■ WHAT YOU HAVE TO DO ■
Return verbatim the run of lines that opens with the line holding "U202 pin SCL: U201/GP2 -> NET8" and closes with the last line of the records.

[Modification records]
+-------+

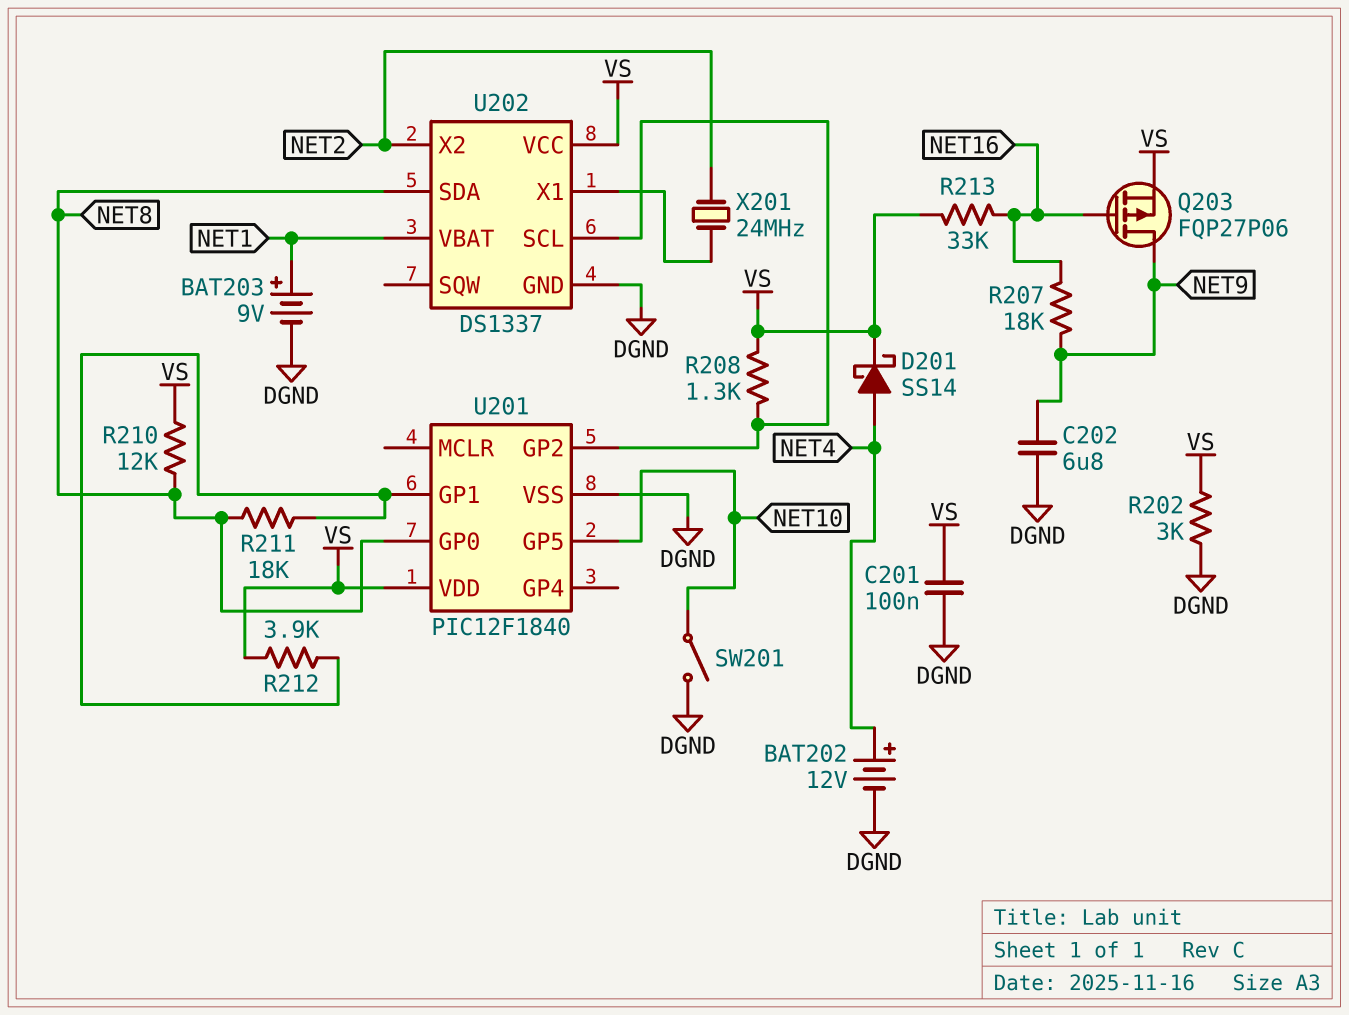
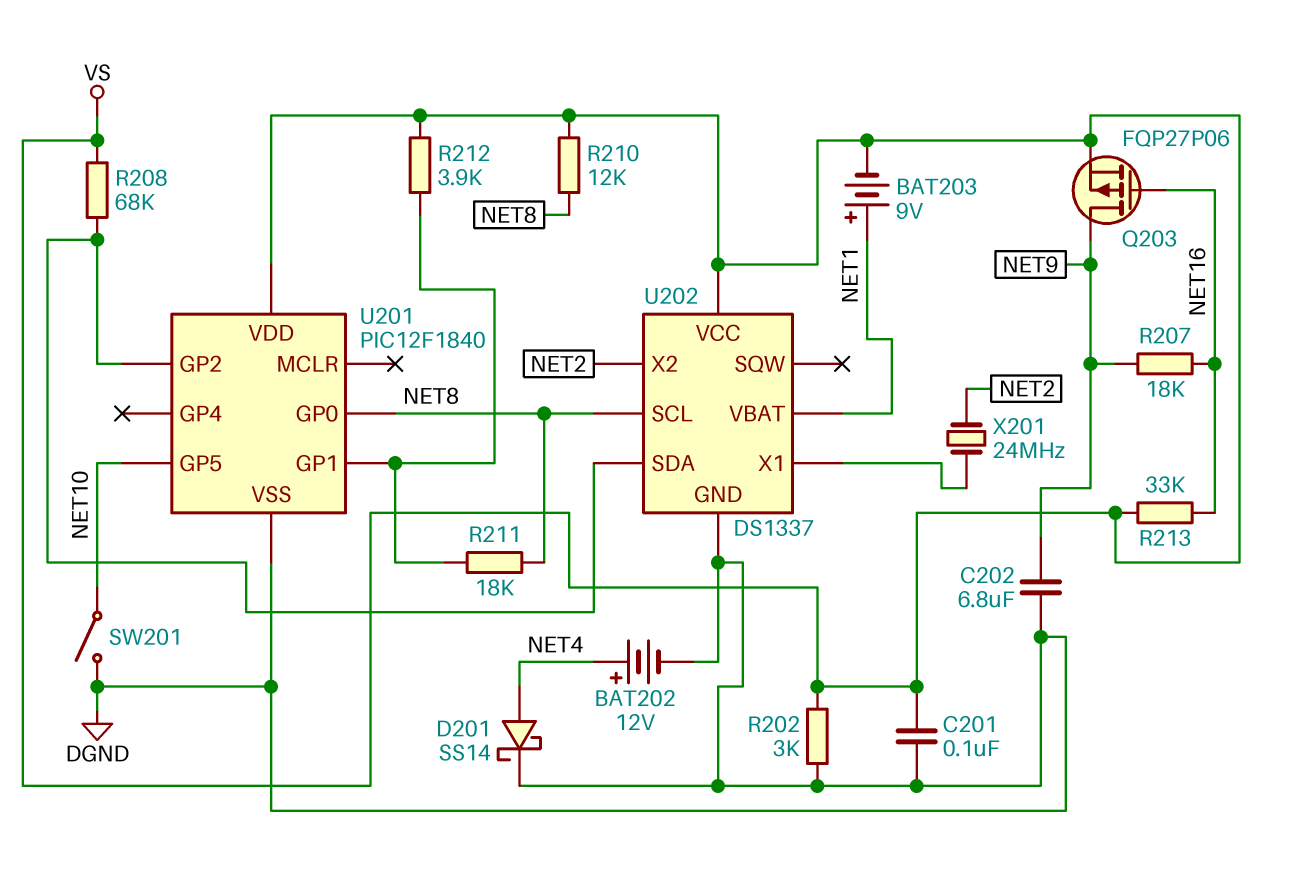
BAT203: 9V (plus NET1, minus DGND) -> 9V (plus NET1, minus VS)
D201: schottky SS14 (A NET4, K VS) -> schottky SS14 (A NET4, K DGND)
R208: 1.3k (U201/GP2, VS) -> 68k (U201/GP2, VS)
U202 pin SCL: U201/GP2 -> NET8
U202 pin SDA: NET8 -> U201/GP2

+-------+

■ OUTPUT FOR THIS TASK ■
U202 pin SCL: U201/GP2 -> NET8
U202 pin SDA: NET8 -> U201/GP2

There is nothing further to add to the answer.